Your answer is the line containing "before: green temesota" plus every line after it to the end of the data below, transcribed exactly and with nothing else.

[Scene edit records]
•••••

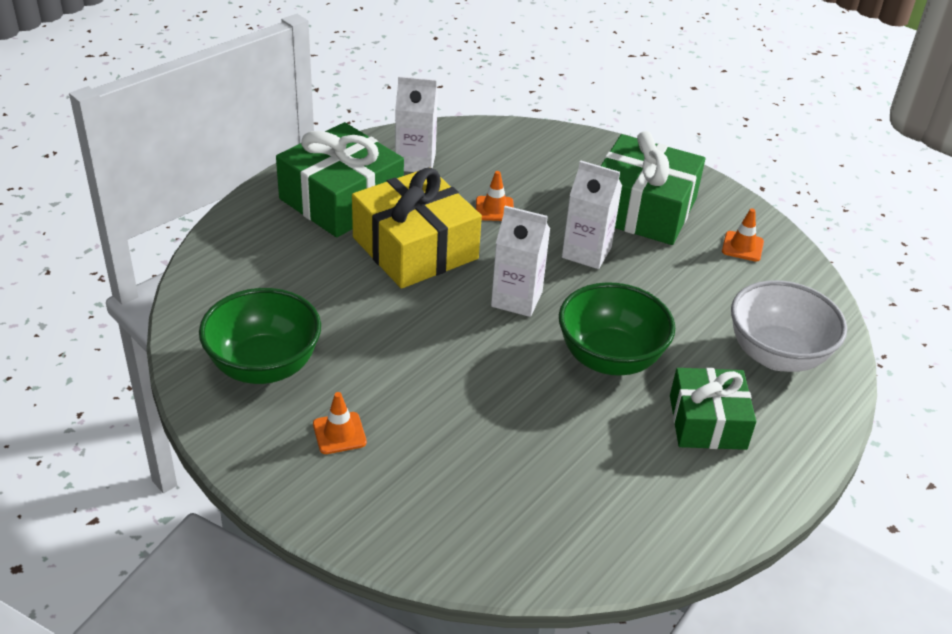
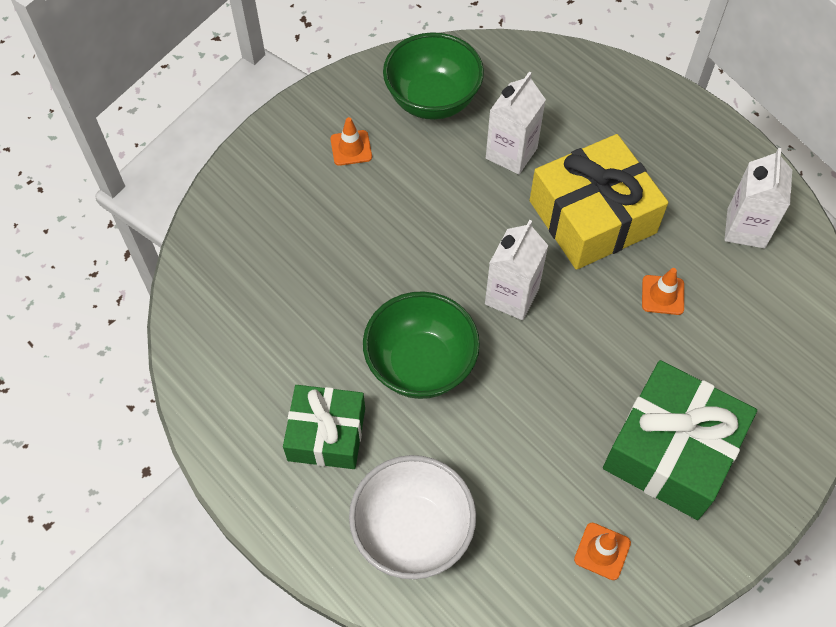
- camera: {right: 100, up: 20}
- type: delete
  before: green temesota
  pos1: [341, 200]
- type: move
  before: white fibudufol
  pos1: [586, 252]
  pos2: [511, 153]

•••••

● **Result**:
  before: green temesota
  pos1: [341, 200]
- type: move
  before: white fibudufol
  pos1: [586, 252]
  pos2: [511, 153]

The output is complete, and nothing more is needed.